RECORDED INFORMATION:
== Segment start ==
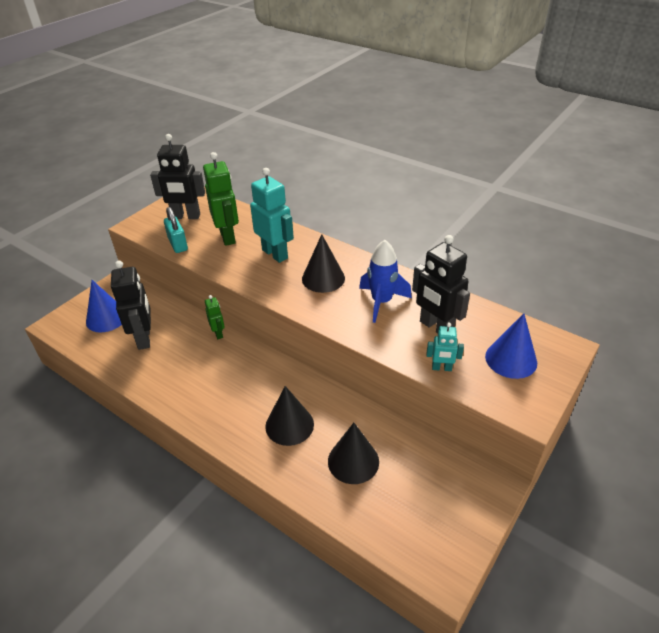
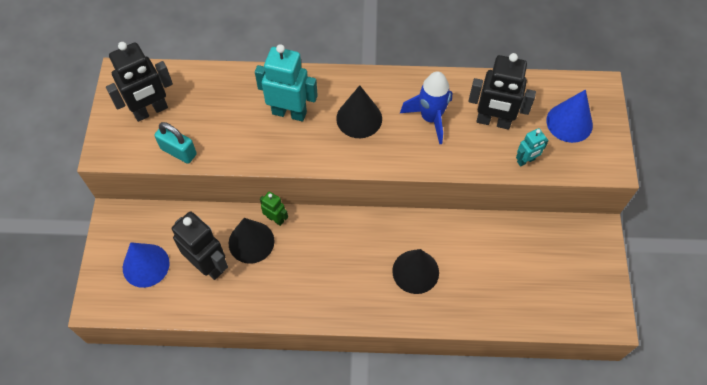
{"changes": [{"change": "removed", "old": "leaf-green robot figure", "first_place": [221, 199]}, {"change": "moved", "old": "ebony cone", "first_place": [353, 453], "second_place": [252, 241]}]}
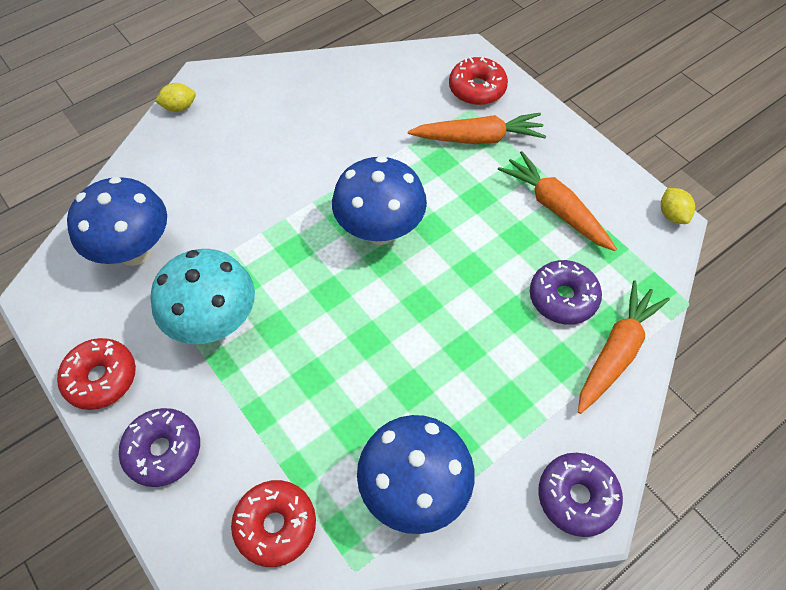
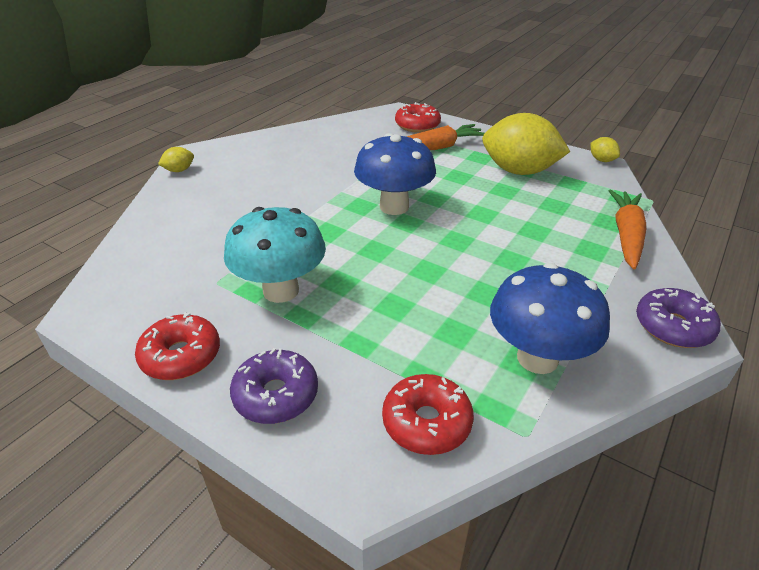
{"changes": [{"change": "removed", "old": "cobalt toadstool", "first_place": [117, 221]}, {"change": "removed", "old": "purple glazed donut", "first_place": [566, 292]}, {"change": "replaced", "old": "orange root vegetable", "new": "golden citrus fruit", "first_place": [557, 201], "second_place": [526, 144]}]}
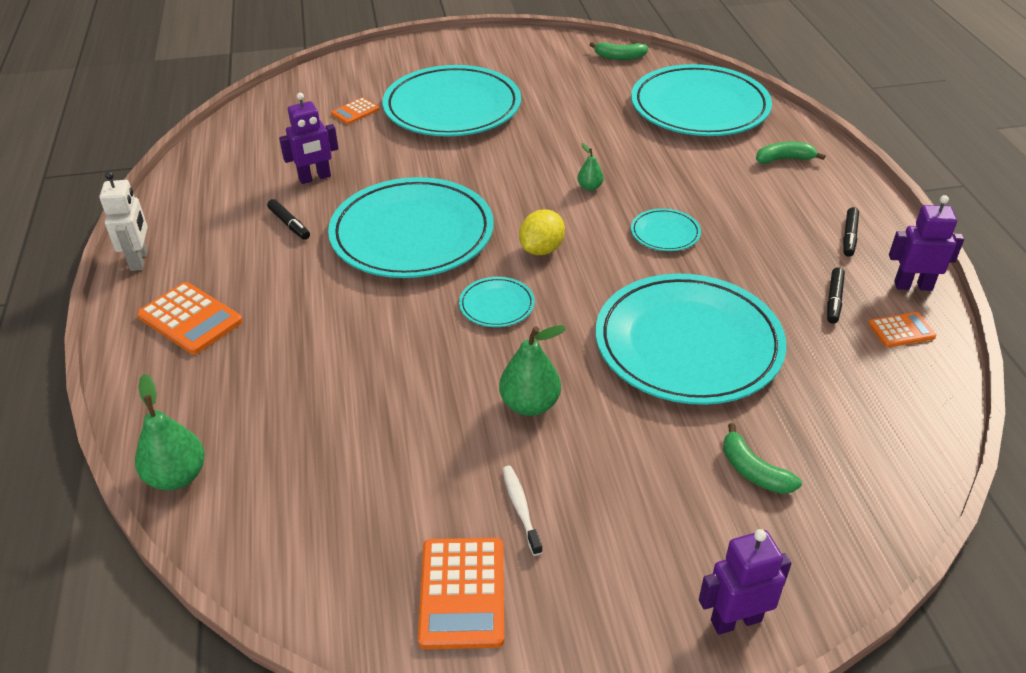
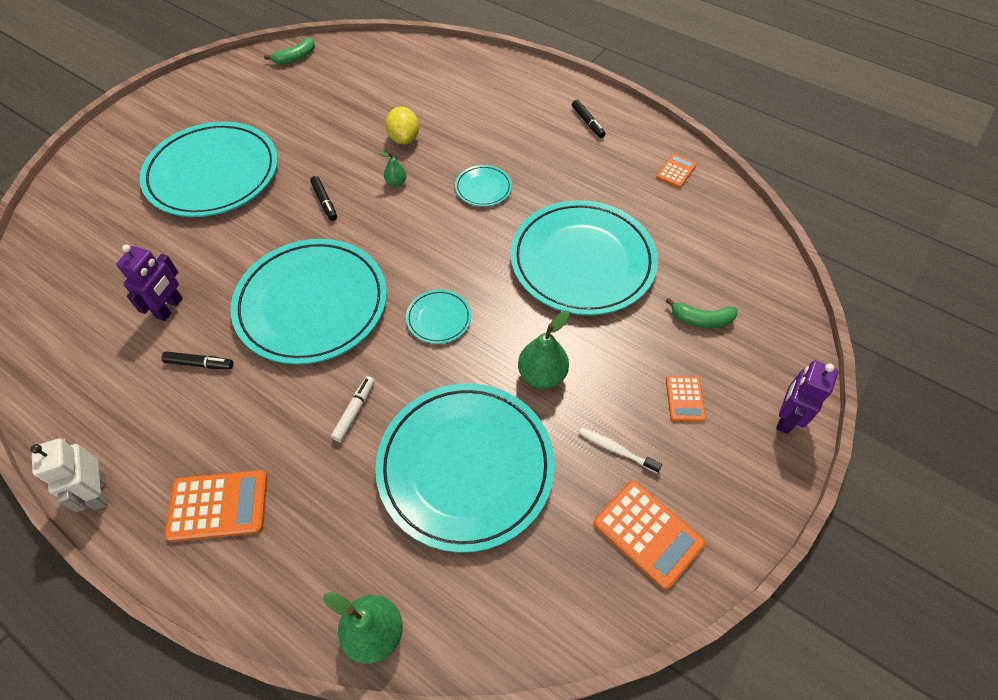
{"changes": [{"change": "removed", "old": "leaf-green toy banana", "first_place": [791, 153]}, {"change": "removed", "old": "purple robot figure", "first_place": [926, 243]}, {"change": "added", "new": "white marker pen", "second_place": [353, 409]}, {"change": "moved", "old": "orange adding machine", "first_place": [355, 110], "second_place": [686, 399]}, {"change": "moved", "old": "golden citrus fruit", "first_place": [542, 232], "second_place": [402, 125]}, {"change": "moved", "old": "turquoise flat dish", "first_place": [701, 100], "second_place": [465, 468]}, {"change": "moved", "old": "ebony marker pen", "first_place": [836, 295], "second_place": [323, 198]}, {"change": "turned", "old": "white robot figure", "first_place": [123, 221], "second_place": [69, 475], "degrees": -150}]}
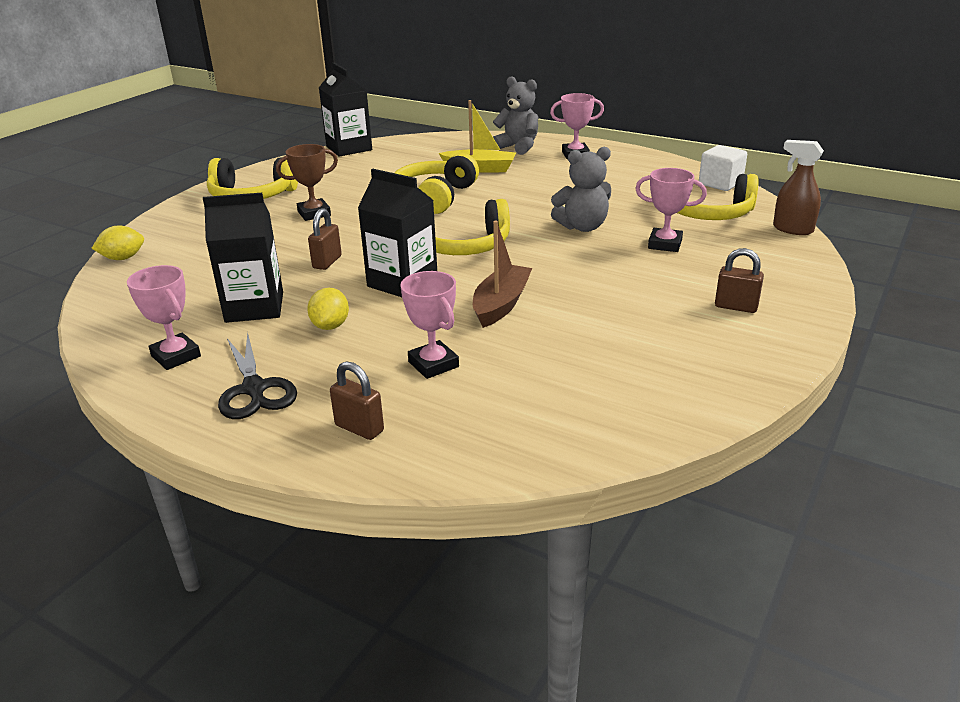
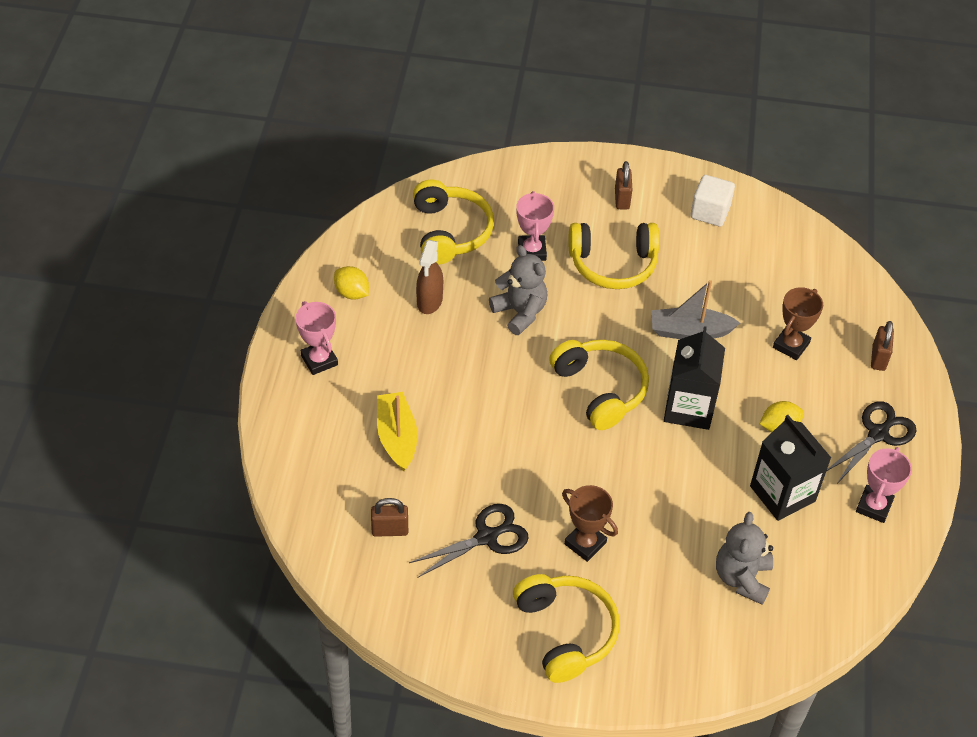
{"changes": [{"change": "removed", "old": "ebony carton", "first_place": [345, 110]}, {"change": "added", "new": "ebony shears", "second_place": [469, 541]}, {"change": "moved", "old": "golden citrus fruit", "first_place": [117, 243], "second_place": [351, 282]}, {"change": "moved", "old": "brown small lock", "first_place": [325, 239], "second_place": [389, 517]}, {"change": "moved", "old": "golden headphones", "first_place": [437, 183], "second_place": [614, 256]}, {"change": "moved", "old": "gray teddy bear", "first_place": [515, 115], "second_place": [744, 558]}, {"change": "moved", "old": "white cube", "first_place": [723, 168], "second_place": [712, 201]}, {"change": "moved", "old": "brown spray cleaner", "first_place": [798, 187], "second_place": [429, 277]}, {"change": "recoloured", "old": "pink trophy", "new": "brown trophy", "first_place": [430, 325], "second_place": [798, 323]}, {"change": "recoloured", "old": "brown toy boat", "new": "gray toy boat", "first_place": [502, 274], "second_place": [695, 309]}]}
== Segment end ==
WHAT IS BEING ASKED: Work out how many lines in the data hold the word "green"; reply with the number alone.

EXERCISE RESULT: 2